* [Exercise requirements] Set down, please, exactly the lines below that run from the line with "R3: 43k (+12V, OPTO) -> 43k (+12V, RESET)" to the line with "U3 pin SDA: U1/P1.4 -> GND", both lines included.

* [Exercise data]
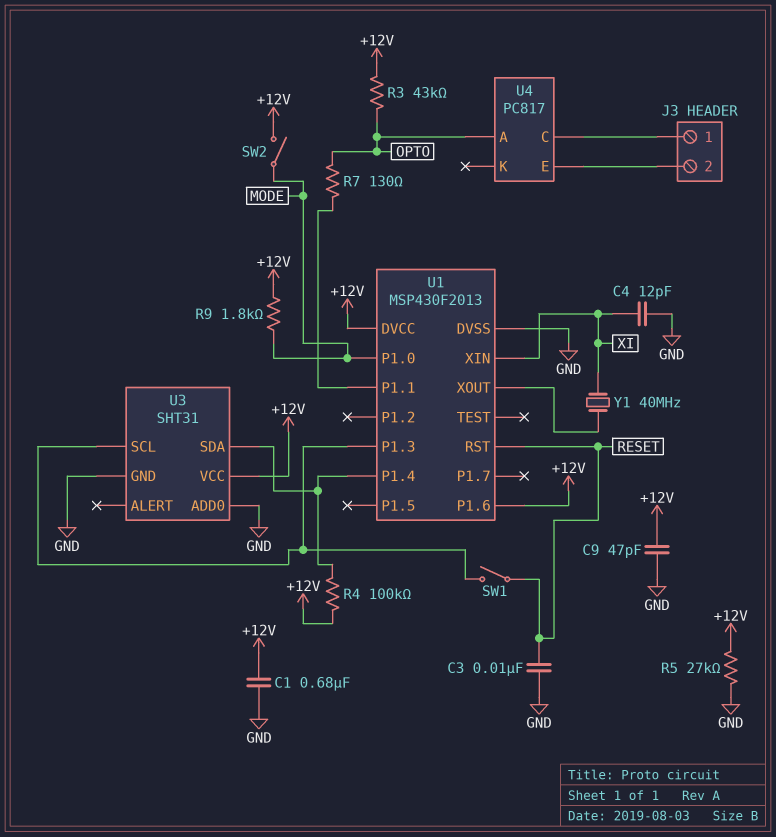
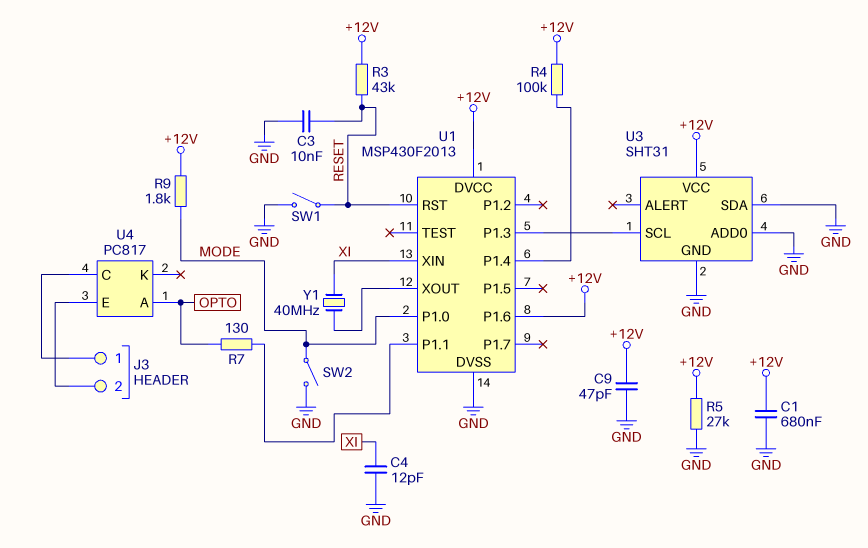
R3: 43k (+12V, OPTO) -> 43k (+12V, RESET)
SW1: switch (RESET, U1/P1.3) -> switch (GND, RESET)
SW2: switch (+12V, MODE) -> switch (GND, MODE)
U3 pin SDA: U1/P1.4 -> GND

==

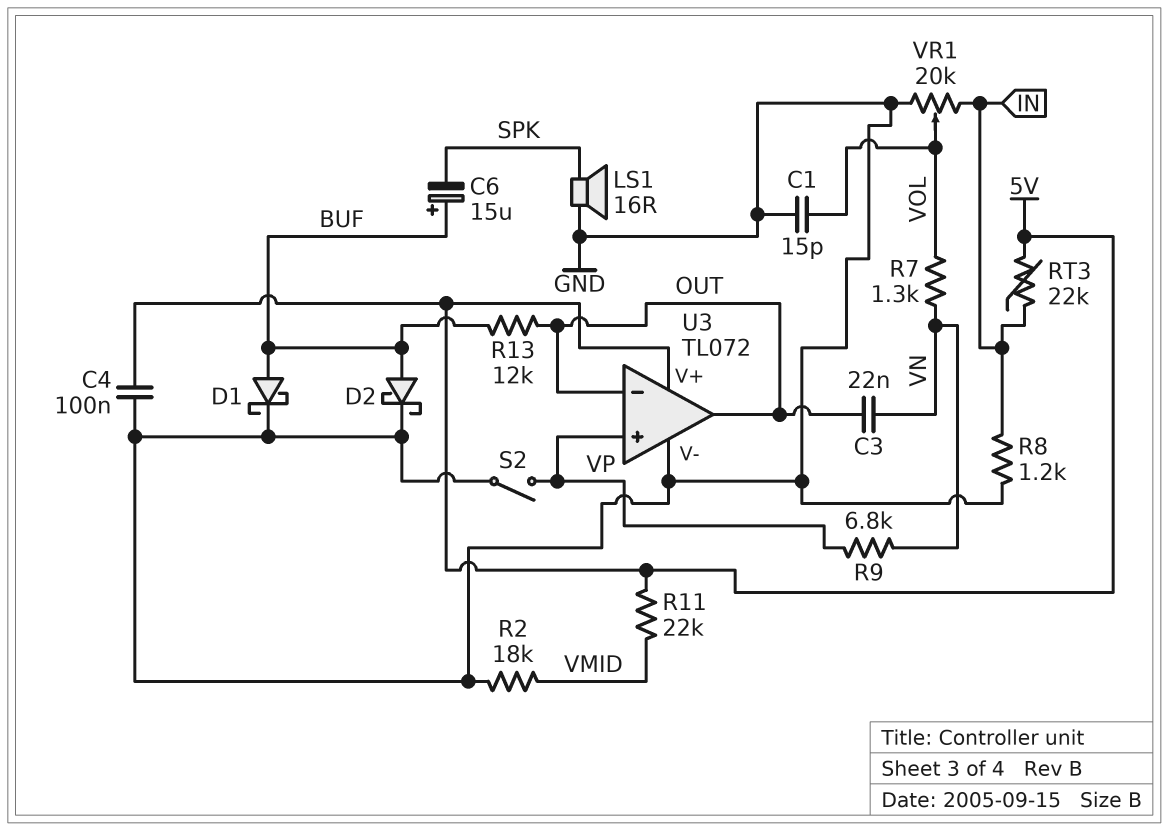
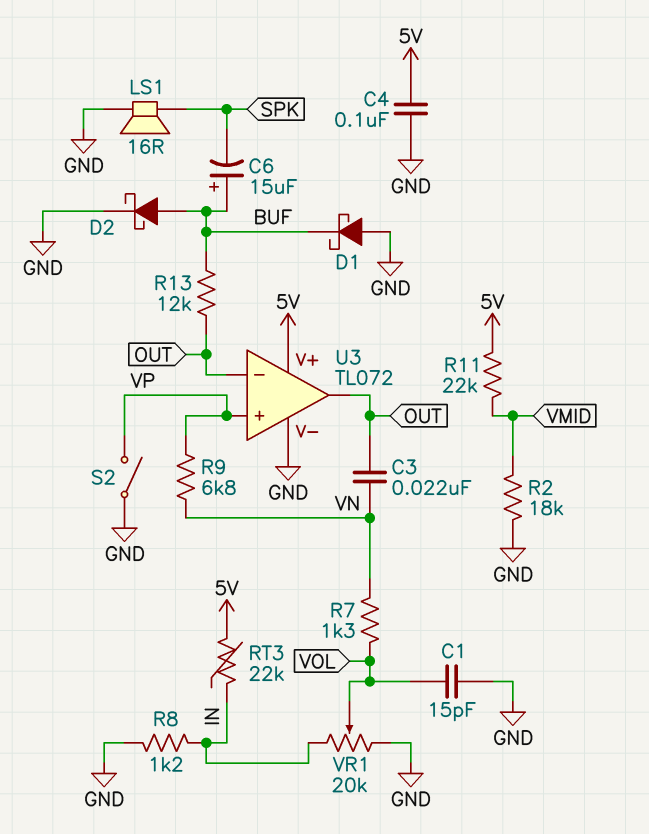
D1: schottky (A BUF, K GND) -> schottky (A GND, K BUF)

* [Answer for this exercise]
R3: 43k (+12V, OPTO) -> 43k (+12V, RESET)
SW1: switch (RESET, U1/P1.3) -> switch (GND, RESET)
SW2: switch (+12V, MODE) -> switch (GND, MODE)
U3 pin SDA: U1/P1.4 -> GND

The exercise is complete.